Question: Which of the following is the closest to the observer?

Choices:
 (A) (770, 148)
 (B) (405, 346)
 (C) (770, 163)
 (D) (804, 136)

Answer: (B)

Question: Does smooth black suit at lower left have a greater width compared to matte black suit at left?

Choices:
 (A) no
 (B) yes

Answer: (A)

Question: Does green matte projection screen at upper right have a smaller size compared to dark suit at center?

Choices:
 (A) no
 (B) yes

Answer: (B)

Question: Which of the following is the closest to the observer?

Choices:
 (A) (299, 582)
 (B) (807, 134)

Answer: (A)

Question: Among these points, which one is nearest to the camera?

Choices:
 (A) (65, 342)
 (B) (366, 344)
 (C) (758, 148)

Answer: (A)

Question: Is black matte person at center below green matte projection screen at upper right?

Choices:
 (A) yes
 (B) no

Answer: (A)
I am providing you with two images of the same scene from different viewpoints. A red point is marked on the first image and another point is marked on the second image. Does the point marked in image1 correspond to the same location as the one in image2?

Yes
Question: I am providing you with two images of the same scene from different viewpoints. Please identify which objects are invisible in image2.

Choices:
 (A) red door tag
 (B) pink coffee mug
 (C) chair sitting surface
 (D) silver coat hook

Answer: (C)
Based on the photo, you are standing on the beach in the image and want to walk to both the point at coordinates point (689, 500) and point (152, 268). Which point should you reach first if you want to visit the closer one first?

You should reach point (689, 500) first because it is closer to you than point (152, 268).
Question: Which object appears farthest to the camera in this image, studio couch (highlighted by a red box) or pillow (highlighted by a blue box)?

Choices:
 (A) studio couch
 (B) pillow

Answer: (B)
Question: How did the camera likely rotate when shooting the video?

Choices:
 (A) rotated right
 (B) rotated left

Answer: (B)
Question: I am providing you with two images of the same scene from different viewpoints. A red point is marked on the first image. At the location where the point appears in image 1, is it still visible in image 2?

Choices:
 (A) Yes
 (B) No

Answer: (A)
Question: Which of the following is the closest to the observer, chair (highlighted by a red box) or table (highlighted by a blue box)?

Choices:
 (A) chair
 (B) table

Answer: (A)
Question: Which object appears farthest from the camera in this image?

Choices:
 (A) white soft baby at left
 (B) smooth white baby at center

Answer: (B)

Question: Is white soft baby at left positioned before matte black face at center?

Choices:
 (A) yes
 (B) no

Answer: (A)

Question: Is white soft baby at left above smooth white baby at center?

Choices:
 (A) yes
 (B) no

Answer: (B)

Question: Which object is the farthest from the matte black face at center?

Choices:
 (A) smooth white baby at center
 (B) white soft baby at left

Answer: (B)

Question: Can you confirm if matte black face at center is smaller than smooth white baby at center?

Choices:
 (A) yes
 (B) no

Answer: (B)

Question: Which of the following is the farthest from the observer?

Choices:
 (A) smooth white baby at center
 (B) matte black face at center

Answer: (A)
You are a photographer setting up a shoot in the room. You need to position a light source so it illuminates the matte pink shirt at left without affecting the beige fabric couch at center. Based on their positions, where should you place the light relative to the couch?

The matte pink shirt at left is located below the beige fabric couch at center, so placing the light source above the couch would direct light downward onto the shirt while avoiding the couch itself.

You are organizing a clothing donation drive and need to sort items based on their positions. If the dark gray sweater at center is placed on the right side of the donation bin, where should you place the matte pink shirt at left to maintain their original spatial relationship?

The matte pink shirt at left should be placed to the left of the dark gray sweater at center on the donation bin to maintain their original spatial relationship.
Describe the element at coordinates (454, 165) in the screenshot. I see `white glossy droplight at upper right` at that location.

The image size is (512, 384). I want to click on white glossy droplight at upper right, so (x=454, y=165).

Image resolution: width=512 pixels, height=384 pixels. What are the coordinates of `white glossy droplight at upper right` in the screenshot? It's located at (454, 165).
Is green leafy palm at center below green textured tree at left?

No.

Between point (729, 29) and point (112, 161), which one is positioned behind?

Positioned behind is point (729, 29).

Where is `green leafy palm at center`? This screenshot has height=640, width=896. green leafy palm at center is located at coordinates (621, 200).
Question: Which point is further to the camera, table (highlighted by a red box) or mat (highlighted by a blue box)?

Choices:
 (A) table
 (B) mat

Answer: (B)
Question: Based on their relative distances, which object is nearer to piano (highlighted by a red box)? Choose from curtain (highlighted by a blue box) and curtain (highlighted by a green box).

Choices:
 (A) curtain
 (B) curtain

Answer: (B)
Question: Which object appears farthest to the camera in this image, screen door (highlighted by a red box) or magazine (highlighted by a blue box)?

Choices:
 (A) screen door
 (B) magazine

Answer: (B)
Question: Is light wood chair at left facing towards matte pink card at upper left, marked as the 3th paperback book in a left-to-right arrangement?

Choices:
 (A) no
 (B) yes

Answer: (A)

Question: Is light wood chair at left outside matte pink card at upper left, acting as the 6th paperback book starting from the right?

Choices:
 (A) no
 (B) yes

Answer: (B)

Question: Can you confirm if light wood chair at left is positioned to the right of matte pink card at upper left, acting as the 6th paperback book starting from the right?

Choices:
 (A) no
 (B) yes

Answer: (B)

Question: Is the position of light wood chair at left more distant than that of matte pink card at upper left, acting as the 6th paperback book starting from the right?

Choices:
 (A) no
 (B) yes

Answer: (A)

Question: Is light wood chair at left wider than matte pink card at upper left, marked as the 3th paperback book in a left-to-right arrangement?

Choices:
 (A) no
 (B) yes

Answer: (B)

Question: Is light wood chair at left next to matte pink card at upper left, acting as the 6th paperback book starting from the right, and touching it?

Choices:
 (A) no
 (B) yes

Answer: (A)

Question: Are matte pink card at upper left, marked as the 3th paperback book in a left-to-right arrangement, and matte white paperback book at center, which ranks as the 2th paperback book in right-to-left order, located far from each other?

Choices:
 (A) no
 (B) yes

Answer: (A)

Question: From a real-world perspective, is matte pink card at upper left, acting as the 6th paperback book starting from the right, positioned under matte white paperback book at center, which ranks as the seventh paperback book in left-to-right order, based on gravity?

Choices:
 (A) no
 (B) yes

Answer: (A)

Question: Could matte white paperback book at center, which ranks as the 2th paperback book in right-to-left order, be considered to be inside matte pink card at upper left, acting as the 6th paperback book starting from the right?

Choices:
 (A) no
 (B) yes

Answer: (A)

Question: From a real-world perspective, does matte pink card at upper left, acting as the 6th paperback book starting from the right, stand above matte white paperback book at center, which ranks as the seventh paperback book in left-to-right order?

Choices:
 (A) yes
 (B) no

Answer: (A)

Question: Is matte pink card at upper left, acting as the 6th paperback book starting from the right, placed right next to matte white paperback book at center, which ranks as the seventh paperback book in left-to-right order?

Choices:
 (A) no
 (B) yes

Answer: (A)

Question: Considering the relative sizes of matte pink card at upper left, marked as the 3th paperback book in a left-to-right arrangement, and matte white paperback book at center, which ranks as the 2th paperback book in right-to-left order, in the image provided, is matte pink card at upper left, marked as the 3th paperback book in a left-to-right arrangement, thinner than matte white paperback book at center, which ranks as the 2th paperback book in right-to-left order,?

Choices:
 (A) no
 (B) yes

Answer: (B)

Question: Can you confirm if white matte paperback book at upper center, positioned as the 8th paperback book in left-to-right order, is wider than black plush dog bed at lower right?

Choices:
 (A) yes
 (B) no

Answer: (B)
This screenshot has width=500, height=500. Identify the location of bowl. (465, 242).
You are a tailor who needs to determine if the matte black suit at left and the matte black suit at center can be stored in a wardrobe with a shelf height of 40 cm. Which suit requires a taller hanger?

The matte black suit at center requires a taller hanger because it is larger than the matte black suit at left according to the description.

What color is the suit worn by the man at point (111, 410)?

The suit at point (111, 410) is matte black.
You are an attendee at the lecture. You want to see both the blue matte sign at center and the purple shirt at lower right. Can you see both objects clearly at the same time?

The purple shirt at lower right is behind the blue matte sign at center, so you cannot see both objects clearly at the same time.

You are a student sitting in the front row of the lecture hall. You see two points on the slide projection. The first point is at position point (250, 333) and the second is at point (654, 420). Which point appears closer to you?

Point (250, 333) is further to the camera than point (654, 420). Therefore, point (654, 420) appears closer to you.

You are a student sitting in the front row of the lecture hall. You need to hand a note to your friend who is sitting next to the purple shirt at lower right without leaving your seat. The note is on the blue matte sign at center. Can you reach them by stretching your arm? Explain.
----
### Job
Reproduce the rows from the start of the rows above through the line containing "(B) rotated left", with both ends included.

### Written response
Question: Which of the following is the closest to the observer?

Choices:
 (A) (770, 148)
 (B) (405, 346)
 (C) (770, 163)
 (D) (804, 136)

Answer: (B)

Question: Does smooth black suit at lower left have a greater width compared to matte black suit at left?

Choices:
 (A) no
 (B) yes

Answer: (A)

Question: Does green matte projection screen at upper right have a smaller size compared to dark suit at center?

Choices:
 (A) no
 (B) yes

Answer: (B)

Question: Which of the following is the closest to the observer?

Choices:
 (A) (299, 582)
 (B) (807, 134)

Answer: (A)

Question: Among these points, which one is nearest to the camera?

Choices:
 (A) (65, 342)
 (B) (366, 344)
 (C) (758, 148)

Answer: (A)

Question: Is black matte person at center below green matte projection screen at upper right?

Choices:
 (A) yes
 (B) no

Answer: (A)
I am providing you with two images of the same scene from different viewpoints. A red point is marked on the first image and another point is marked on the second image. Does the point marked in image1 correspond to the same location as the one in image2?

Yes
Question: I am providing you with two images of the same scene from different viewpoints. Please identify which objects are invisible in image2.

Choices:
 (A) red door tag
 (B) pink coffee mug
 (C) chair sitting surface
 (D) silver coat hook

Answer: (C)
Based on the photo, you are standing on the beach in the image and want to walk to both the point at coordinates point (689, 500) and point (152, 268). Which point should you reach first if you want to visit the closer one first?

You should reach point (689, 500) first because it is closer to you than point (152, 268).
Question: Which object appears farthest to the camera in this image, studio couch (highlighted by a red box) or pillow (highlighted by a blue box)?

Choices:
 (A) studio couch
 (B) pillow

Answer: (B)
Question: How did the camera likely rotate when shooting the video?

Choices:
 (A) rotated right
 (B) rotated left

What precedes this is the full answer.